Study material:
- Opening Delimiter -
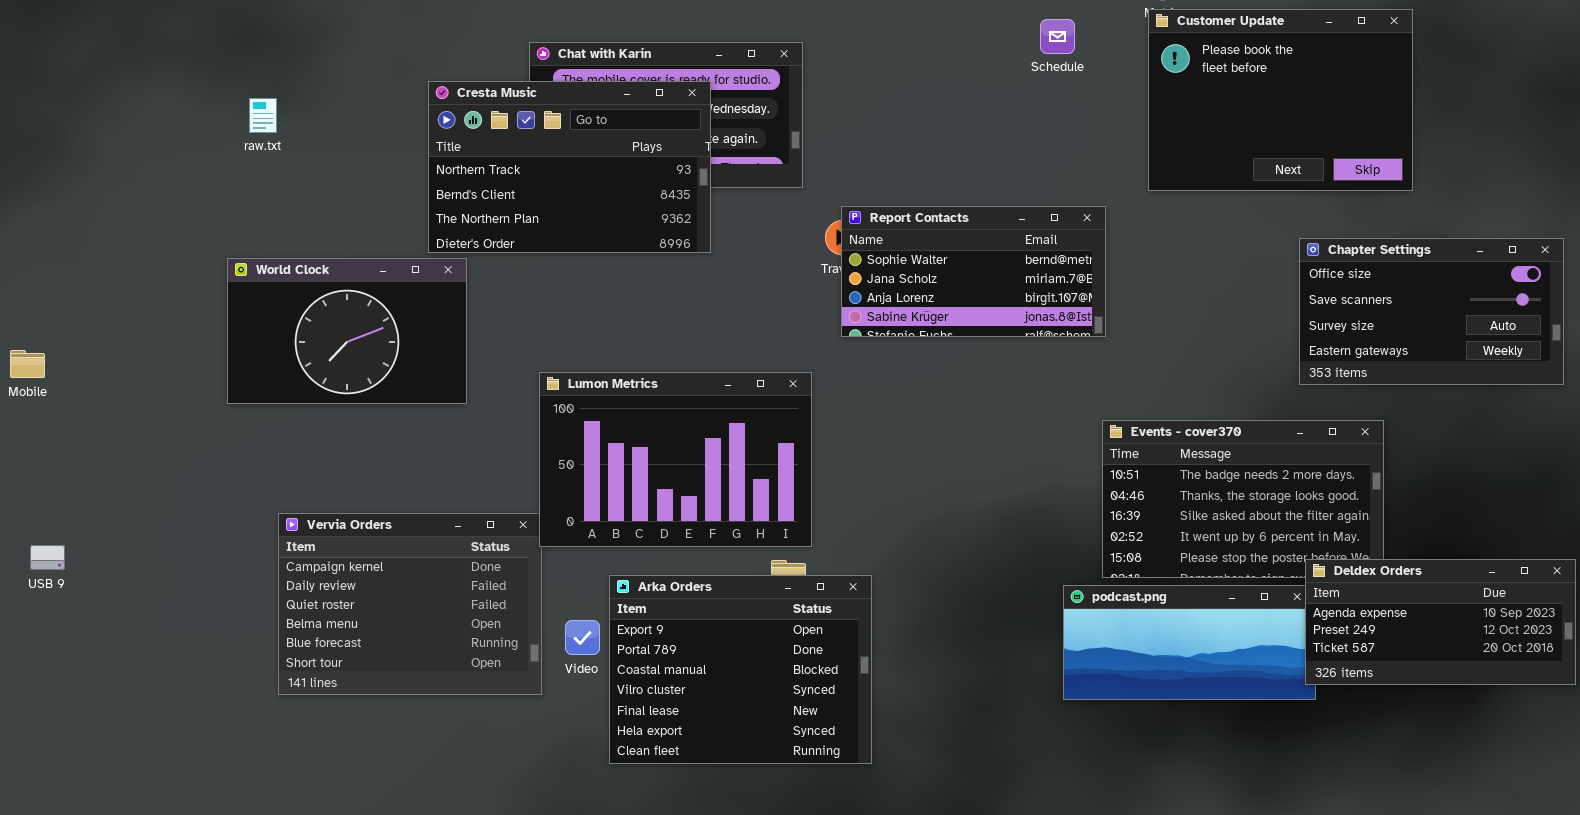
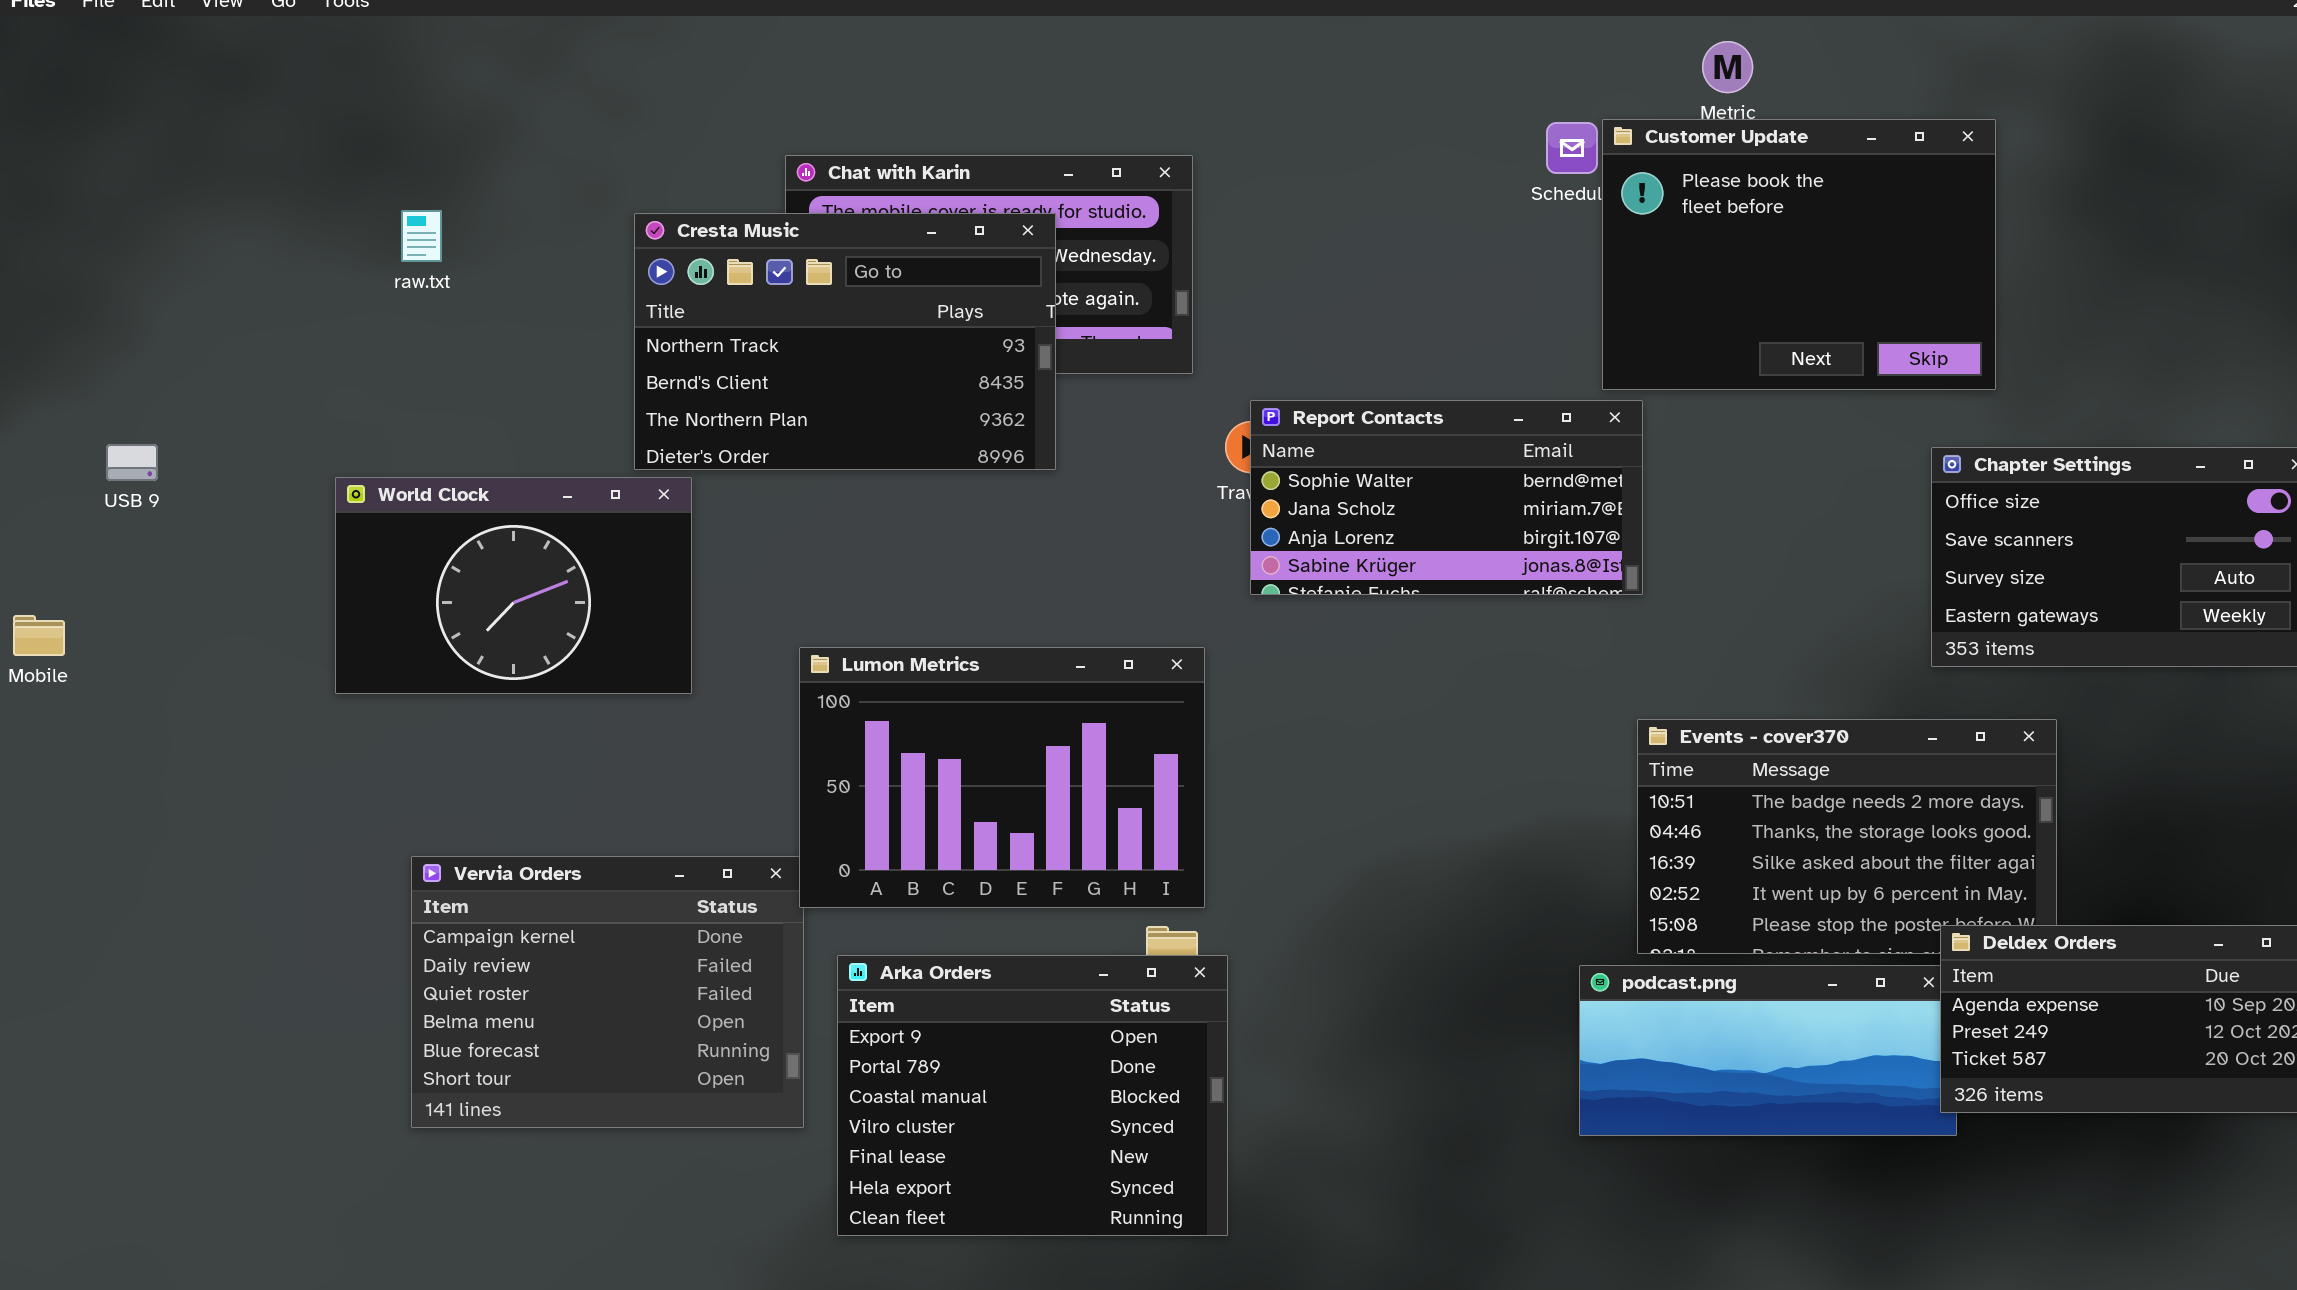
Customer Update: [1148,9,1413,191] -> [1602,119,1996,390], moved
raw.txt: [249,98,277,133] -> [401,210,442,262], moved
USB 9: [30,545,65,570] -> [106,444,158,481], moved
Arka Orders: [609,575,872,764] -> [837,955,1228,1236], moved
- Closing Delimiter -
- Opening Delimiter -
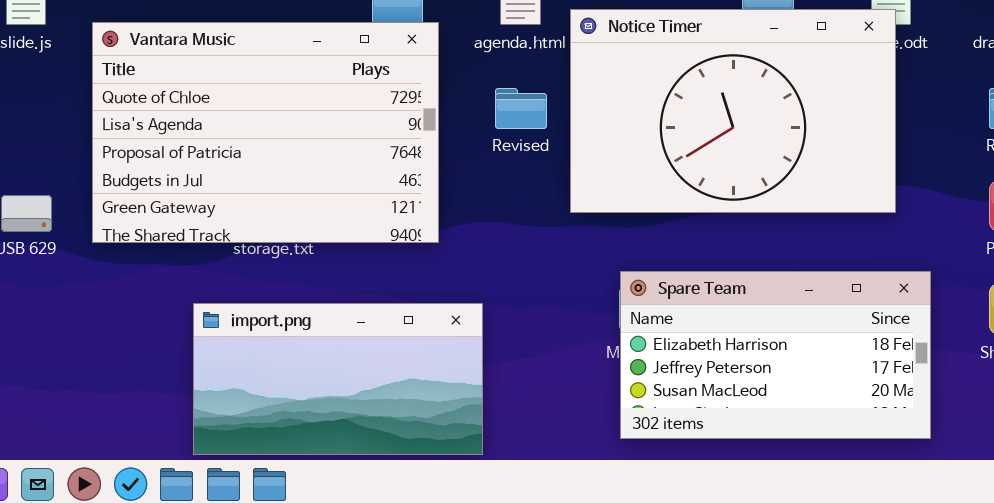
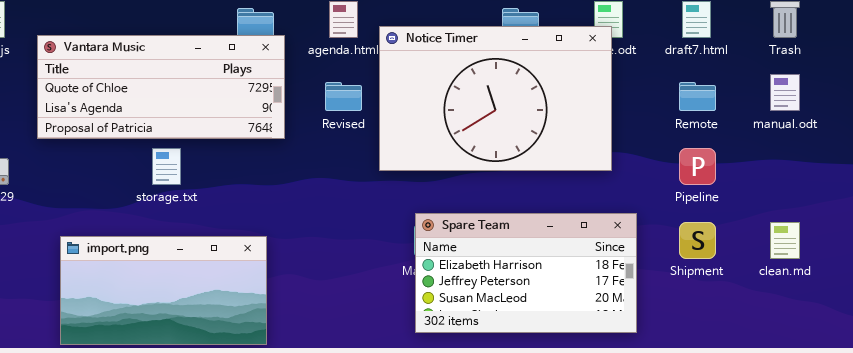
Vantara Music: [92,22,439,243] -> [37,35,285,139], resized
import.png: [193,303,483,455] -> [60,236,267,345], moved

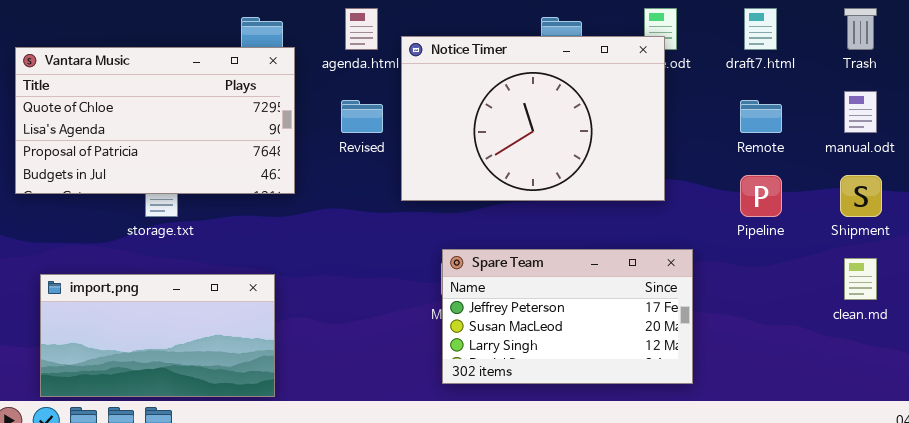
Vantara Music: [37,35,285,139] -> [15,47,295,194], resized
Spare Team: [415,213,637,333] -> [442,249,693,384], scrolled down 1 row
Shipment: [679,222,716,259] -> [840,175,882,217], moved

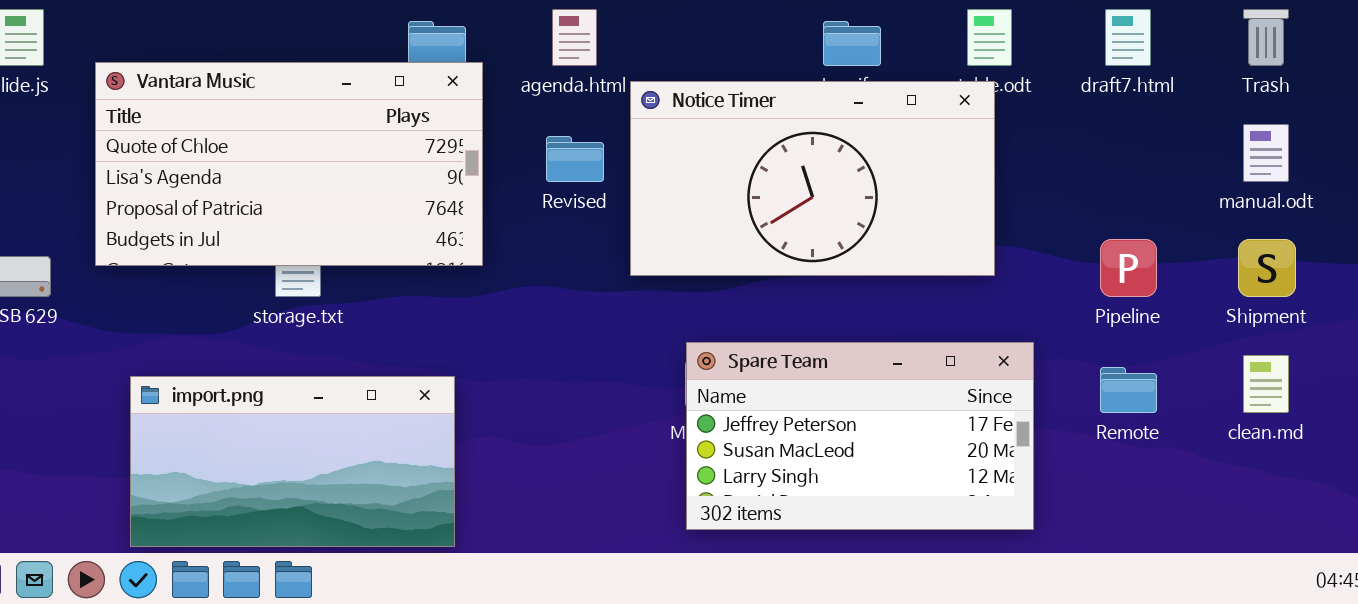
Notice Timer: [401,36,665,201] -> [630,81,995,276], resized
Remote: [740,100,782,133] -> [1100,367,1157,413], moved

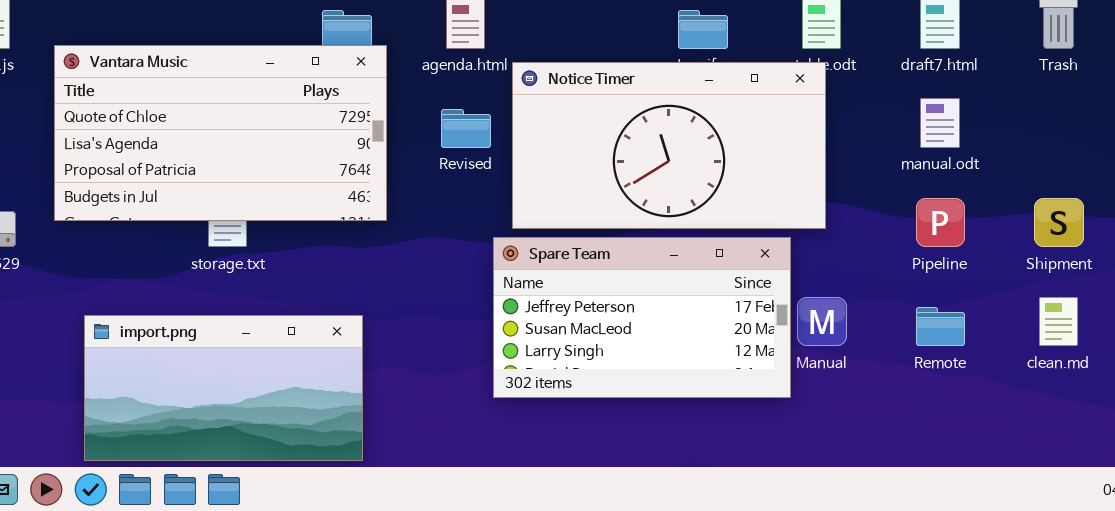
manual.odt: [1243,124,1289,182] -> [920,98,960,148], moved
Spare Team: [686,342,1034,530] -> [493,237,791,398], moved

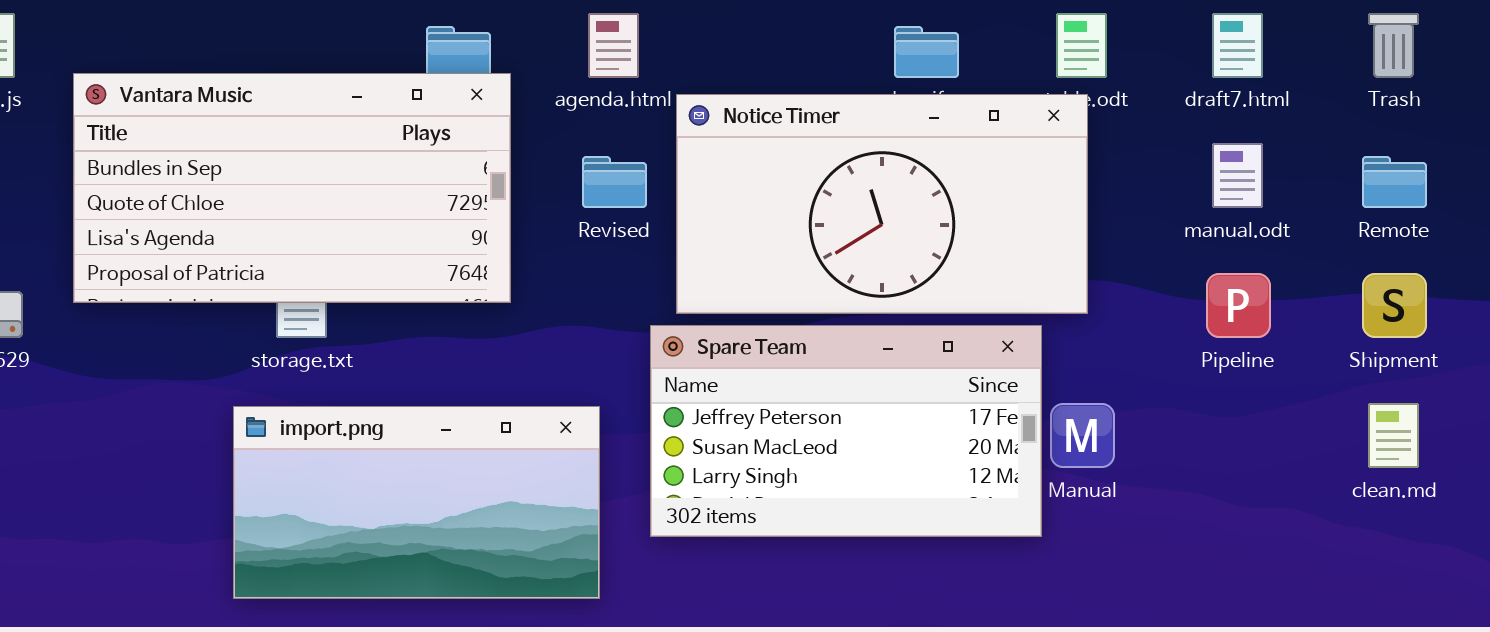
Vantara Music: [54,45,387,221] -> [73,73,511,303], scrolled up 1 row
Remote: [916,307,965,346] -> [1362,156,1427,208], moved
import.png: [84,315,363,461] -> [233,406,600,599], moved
- Closing Delimiter -
Exercise brief:
Match on "Team": copy every line in the records that has it.

Reply:
Spare Team: [415,213,637,333] -> [442,249,693,384], scrolled down 1 row
Spare Team: [686,342,1034,530] -> [493,237,791,398], moved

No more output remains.